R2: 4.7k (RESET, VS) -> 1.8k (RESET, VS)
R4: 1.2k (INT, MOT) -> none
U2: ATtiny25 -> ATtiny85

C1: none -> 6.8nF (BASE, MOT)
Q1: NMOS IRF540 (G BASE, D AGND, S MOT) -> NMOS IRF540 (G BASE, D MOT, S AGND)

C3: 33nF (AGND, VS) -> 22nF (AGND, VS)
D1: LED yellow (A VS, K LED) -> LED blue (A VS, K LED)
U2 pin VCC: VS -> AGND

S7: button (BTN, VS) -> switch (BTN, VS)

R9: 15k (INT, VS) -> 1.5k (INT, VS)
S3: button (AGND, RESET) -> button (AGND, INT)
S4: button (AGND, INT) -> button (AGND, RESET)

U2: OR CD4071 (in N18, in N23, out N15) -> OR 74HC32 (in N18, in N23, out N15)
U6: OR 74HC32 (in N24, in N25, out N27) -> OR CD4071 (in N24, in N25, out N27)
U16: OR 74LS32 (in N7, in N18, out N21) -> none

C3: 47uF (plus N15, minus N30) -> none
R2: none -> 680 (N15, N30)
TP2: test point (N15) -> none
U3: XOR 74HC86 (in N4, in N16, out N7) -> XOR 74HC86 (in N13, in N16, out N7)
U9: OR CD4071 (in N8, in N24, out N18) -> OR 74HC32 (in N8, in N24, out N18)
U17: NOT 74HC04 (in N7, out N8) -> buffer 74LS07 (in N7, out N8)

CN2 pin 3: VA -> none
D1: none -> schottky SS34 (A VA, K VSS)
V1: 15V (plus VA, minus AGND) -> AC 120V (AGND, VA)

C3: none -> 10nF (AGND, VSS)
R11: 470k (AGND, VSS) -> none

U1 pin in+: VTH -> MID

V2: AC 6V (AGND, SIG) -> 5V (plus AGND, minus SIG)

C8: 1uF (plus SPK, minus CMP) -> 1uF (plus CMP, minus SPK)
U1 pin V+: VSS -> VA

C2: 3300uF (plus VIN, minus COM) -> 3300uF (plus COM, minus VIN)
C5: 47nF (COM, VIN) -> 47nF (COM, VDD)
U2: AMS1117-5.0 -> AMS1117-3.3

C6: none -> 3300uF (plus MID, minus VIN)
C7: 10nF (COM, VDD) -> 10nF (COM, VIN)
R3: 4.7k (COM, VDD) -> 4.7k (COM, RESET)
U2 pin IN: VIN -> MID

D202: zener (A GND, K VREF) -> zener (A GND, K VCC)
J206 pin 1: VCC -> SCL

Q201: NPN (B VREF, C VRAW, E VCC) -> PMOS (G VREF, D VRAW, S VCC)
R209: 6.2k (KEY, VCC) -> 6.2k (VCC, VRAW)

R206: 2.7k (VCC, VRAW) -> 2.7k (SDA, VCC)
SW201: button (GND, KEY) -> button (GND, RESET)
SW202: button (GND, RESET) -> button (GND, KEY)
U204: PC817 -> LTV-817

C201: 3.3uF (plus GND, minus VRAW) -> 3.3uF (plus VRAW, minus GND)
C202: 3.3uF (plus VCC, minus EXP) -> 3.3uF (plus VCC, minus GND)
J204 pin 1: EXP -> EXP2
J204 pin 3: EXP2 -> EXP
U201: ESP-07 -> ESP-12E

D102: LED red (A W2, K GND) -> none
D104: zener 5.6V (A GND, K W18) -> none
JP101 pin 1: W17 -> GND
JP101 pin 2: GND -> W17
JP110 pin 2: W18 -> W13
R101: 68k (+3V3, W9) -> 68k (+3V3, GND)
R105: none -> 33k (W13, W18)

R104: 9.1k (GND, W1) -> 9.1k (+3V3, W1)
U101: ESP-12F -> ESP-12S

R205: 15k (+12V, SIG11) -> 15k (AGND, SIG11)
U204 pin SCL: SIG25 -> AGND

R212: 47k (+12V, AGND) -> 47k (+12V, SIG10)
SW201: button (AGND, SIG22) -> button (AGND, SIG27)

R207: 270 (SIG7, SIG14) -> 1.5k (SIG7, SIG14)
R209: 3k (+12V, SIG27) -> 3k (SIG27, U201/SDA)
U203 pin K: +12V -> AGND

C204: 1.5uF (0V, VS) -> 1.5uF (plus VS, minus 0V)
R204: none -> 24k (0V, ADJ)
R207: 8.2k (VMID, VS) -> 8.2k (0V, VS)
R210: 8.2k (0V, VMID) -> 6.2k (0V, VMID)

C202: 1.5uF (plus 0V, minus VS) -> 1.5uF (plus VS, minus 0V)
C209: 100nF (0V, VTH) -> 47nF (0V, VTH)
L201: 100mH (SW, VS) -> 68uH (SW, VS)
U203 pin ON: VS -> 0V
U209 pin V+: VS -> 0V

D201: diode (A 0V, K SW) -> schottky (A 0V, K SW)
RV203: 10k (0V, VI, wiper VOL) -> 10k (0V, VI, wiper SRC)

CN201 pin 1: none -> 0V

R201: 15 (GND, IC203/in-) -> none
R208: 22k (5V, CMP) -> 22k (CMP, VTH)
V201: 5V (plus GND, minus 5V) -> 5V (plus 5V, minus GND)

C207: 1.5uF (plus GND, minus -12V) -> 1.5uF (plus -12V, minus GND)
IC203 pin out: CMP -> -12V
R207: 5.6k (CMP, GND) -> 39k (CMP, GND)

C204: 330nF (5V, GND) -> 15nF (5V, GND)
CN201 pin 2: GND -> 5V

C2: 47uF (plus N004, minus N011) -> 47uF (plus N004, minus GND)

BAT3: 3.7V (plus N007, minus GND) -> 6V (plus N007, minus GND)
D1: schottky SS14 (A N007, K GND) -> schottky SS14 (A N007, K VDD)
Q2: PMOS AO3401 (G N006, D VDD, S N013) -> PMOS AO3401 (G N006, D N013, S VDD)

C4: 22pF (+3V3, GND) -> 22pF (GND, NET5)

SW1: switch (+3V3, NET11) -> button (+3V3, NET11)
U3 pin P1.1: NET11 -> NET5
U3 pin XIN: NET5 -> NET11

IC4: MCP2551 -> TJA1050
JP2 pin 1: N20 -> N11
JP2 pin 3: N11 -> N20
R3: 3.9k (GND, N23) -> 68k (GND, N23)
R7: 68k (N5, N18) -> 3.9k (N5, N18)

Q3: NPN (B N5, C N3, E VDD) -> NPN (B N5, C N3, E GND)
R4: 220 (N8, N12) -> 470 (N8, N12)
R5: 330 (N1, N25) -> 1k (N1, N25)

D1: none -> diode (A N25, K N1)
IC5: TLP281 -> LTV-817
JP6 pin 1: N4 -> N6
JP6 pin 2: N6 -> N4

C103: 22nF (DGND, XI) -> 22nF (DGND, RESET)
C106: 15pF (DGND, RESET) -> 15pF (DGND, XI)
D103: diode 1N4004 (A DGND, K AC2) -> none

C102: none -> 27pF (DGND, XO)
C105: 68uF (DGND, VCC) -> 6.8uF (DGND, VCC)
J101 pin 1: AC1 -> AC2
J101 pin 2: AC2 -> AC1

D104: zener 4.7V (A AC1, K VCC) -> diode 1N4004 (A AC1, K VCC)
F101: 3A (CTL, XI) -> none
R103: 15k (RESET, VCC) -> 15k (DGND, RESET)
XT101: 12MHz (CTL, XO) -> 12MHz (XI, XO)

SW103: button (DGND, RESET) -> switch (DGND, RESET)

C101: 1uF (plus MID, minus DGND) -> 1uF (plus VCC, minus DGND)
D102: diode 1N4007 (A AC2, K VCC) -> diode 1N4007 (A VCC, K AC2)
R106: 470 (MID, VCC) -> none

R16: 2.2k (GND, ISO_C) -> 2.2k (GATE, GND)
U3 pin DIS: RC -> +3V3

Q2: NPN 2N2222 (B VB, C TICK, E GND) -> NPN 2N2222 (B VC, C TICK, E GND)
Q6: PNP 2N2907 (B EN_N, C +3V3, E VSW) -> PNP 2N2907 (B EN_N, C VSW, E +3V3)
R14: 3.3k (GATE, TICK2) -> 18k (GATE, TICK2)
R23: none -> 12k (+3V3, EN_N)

-=-=-=-=-

### Work order
Copy every line of the records above, starting with the first, up to and including the line containing "U2: OR CD4071".

### Exercise output
R2: 4.7k (RESET, VS) -> 1.8k (RESET, VS)
R4: 1.2k (INT, MOT) -> none
U2: ATtiny25 -> ATtiny85

C1: none -> 6.8nF (BASE, MOT)
Q1: NMOS IRF540 (G BASE, D AGND, S MOT) -> NMOS IRF540 (G BASE, D MOT, S AGND)

C3: 33nF (AGND, VS) -> 22nF (AGND, VS)
D1: LED yellow (A VS, K LED) -> LED blue (A VS, K LED)
U2 pin VCC: VS -> AGND

S7: button (BTN, VS) -> switch (BTN, VS)

R9: 15k (INT, VS) -> 1.5k (INT, VS)
S3: button (AGND, RESET) -> button (AGND, INT)
S4: button (AGND, INT) -> button (AGND, RESET)

U2: OR CD4071 (in N18, in N23, out N15) -> OR 74HC32 (in N18, in N23, out N15)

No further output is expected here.